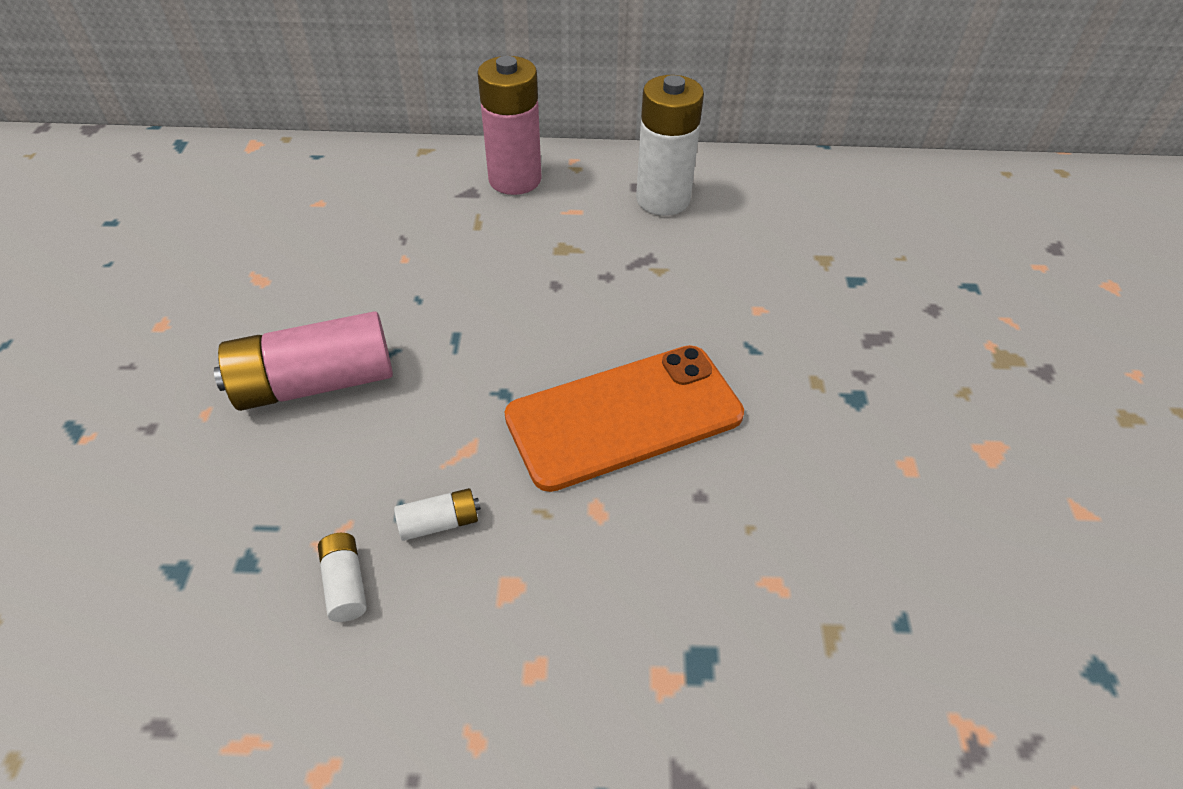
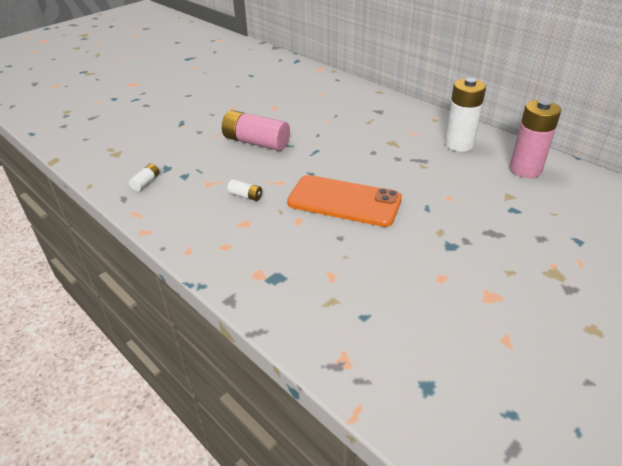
camera: 45 degrees right, 10 degrees down
(345, 584) = (202, 195): white battery -> white battery (146, 182)
(515, 179) = (402, 113): pink battery -> pink battery (525, 169)

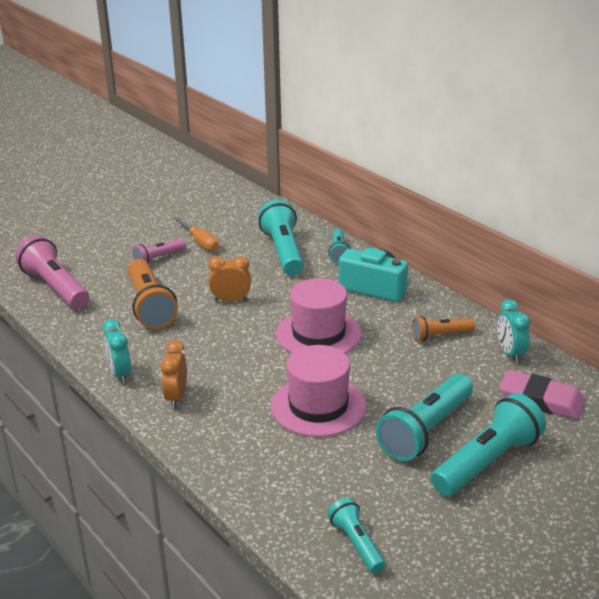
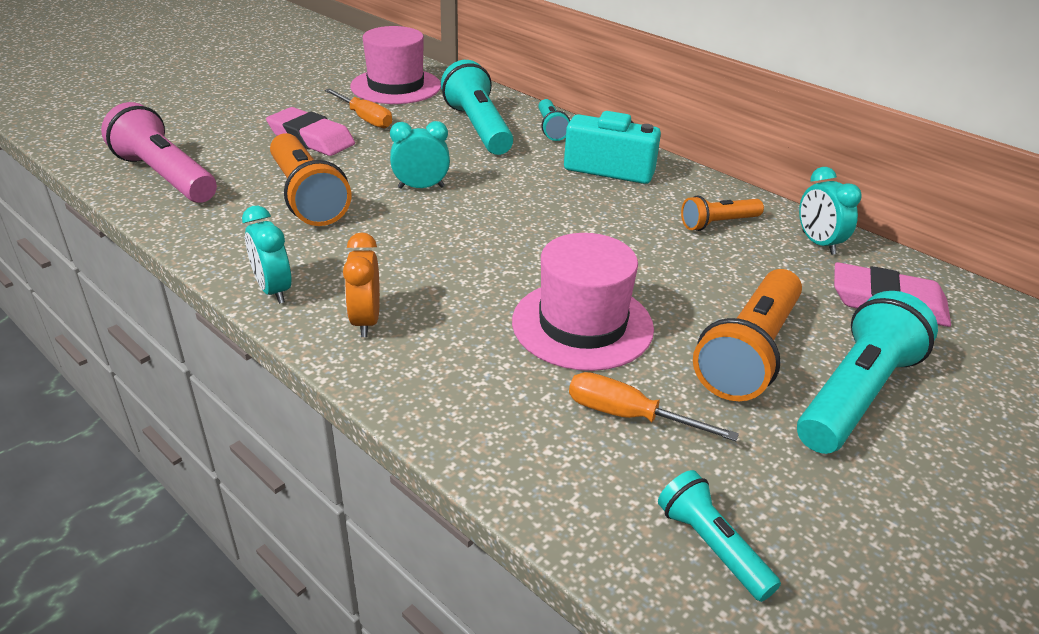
camera: 10 degrees left, 5 degrees up
(159, 258) = (311, 138): pink flashlight -> pink eraser
(231, 300) = (421, 187): orange clock -> turquoise clock
(318, 334) = (553, 226): pink hat -> pink hat (396, 86)
(330, 466) = (628, 416): none -> orange screwdriver
(426, 430) = (749, 352): turquoise flashlight -> orange flashlight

• DIRECTIONS: Repeat the preceding records precisely, and leave every picture out of the copy.

• RESPONSE FOR THIS EXERCISE:
camera: 45 degrees right, 10 degrees down
(345, 584) = (202, 195): white battery -> white battery (146, 182)
(515, 179) = (402, 113): pink battery -> pink battery (525, 169)

camera: 10 degrees left, 5 degrees up
(159, 258) = (311, 138): pink flashlight -> pink eraser
(231, 300) = (421, 187): orange clock -> turquoise clock
(318, 334) = (553, 226): pink hat -> pink hat (396, 86)
(330, 466) = (628, 416): none -> orange screwdriver
(426, 430) = (749, 352): turquoise flashlight -> orange flashlight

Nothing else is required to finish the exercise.